◆ Material for this task:

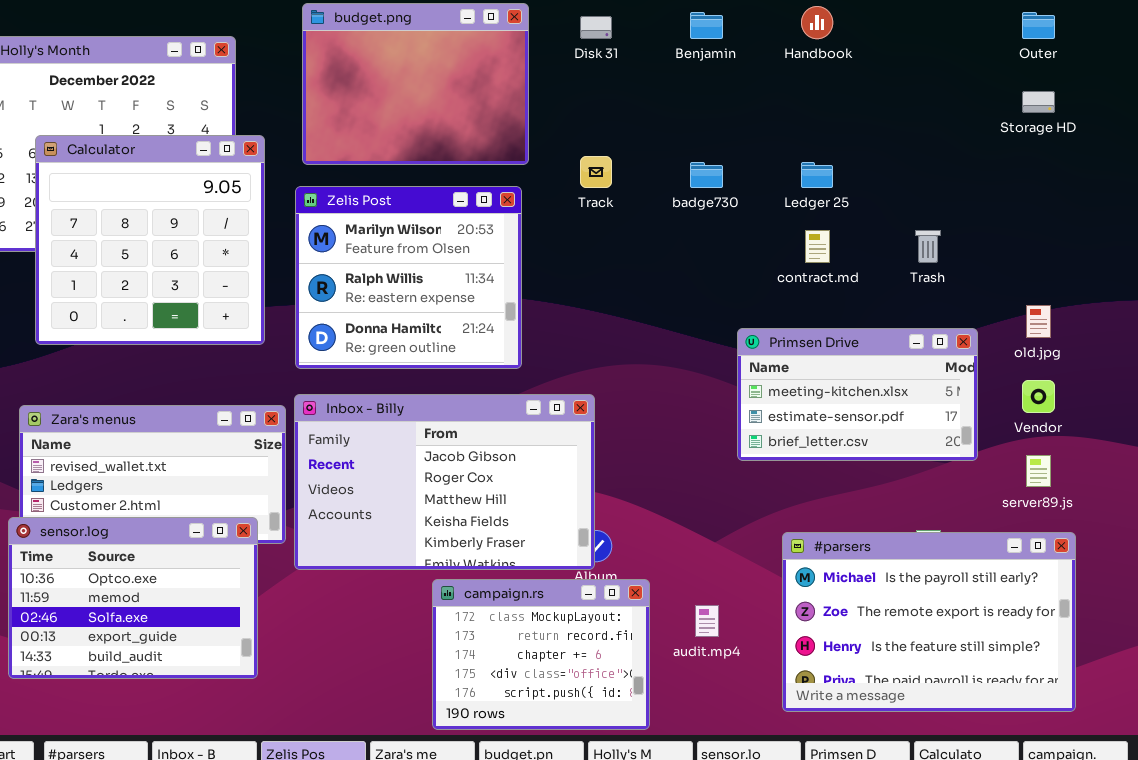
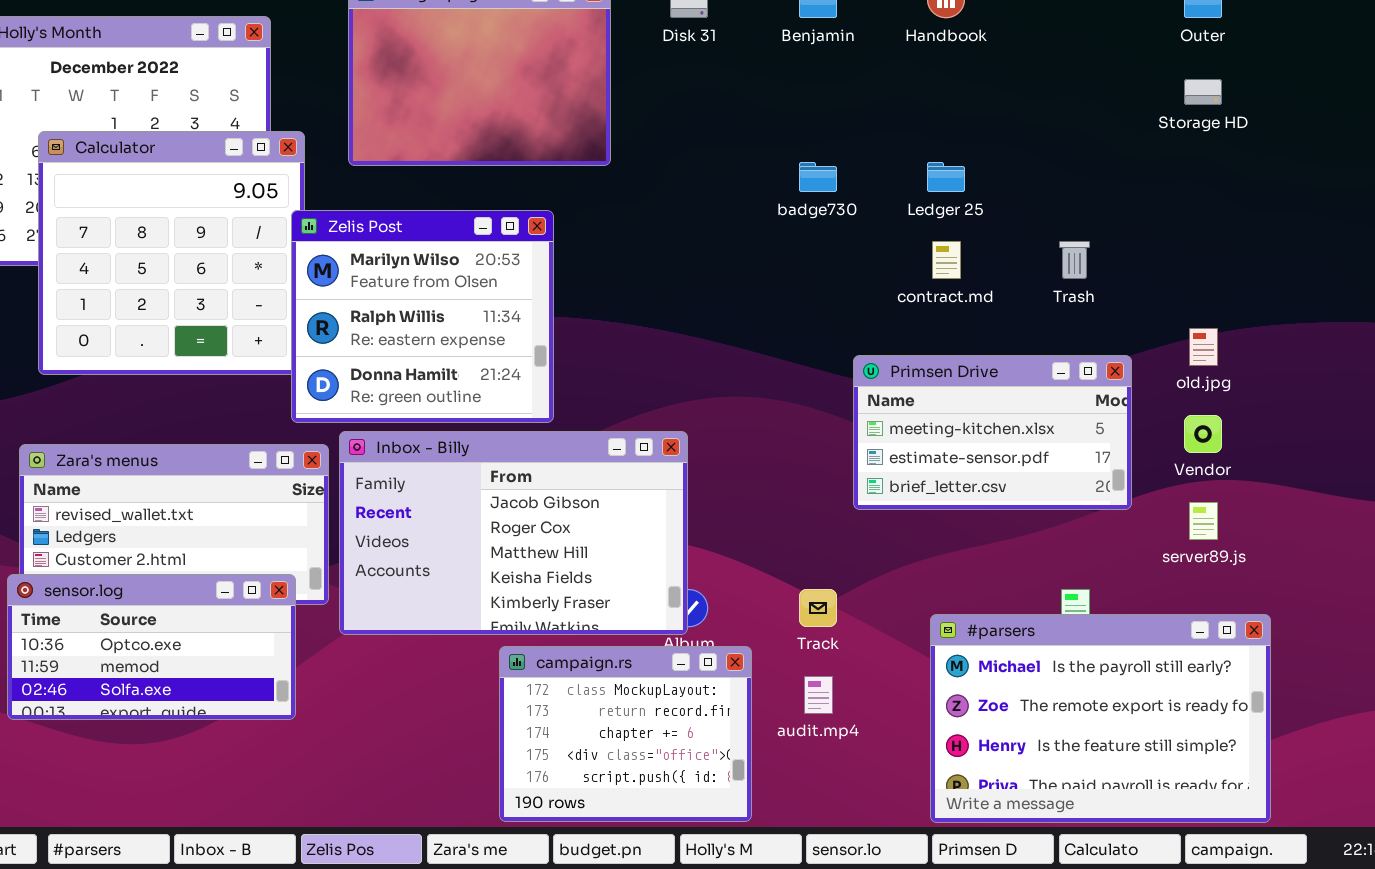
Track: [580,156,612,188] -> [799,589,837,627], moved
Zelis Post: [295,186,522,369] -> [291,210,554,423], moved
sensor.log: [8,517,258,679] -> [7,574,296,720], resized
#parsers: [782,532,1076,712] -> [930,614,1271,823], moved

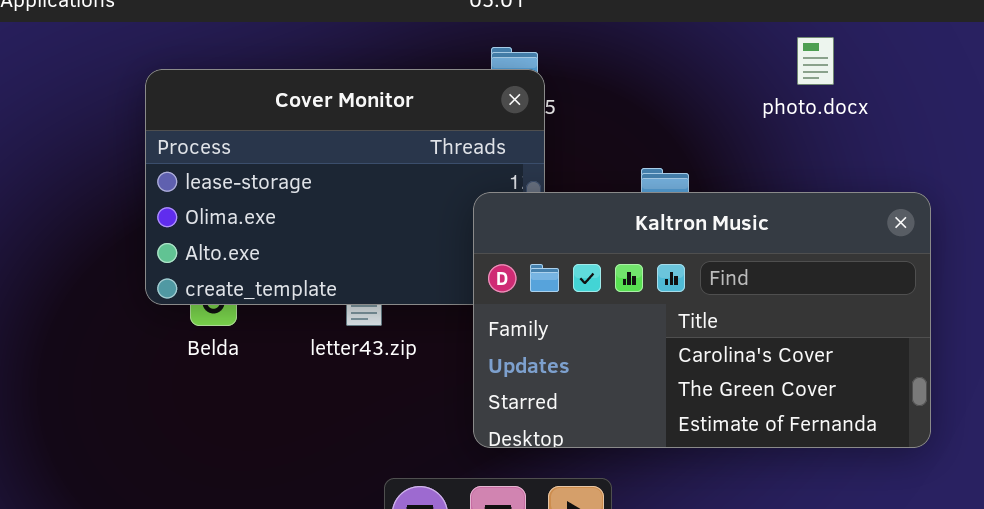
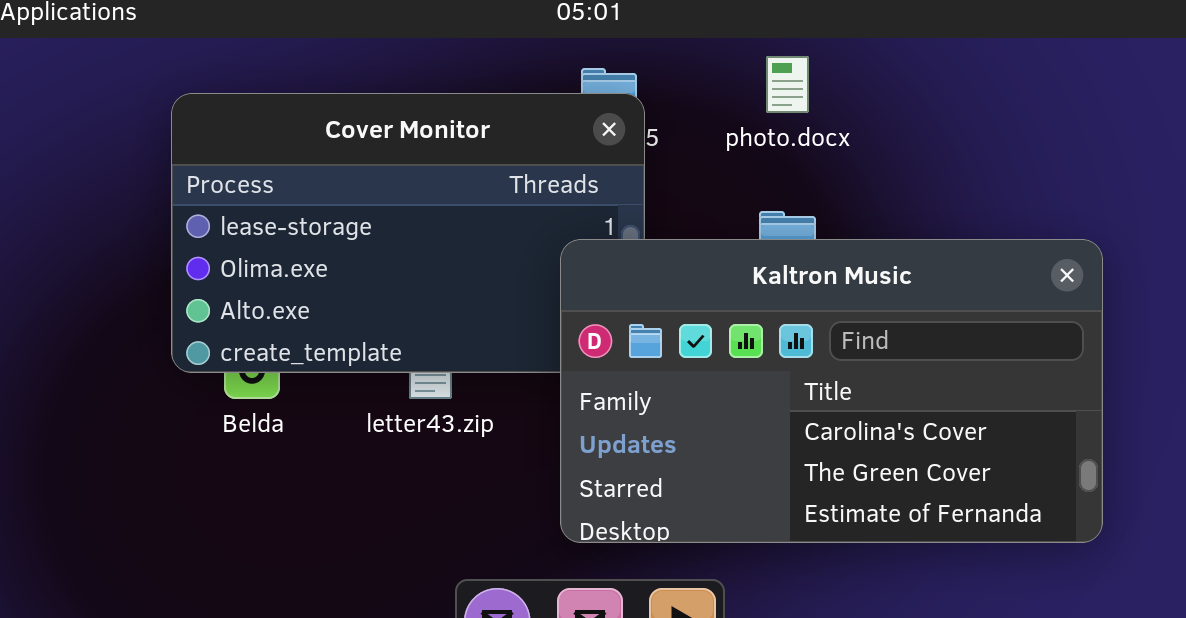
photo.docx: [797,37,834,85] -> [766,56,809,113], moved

◆ Assignment: Once the pictures are set aside, the remaining data must be transcribed exactly.

◆ Response to the exercise:
Track: [580,156,612,188] -> [799,589,837,627], moved
Zelis Post: [295,186,522,369] -> [291,210,554,423], moved
sensor.log: [8,517,258,679] -> [7,574,296,720], resized
#parsers: [782,532,1076,712] -> [930,614,1271,823], moved

photo.docx: [797,37,834,85] -> [766,56,809,113], moved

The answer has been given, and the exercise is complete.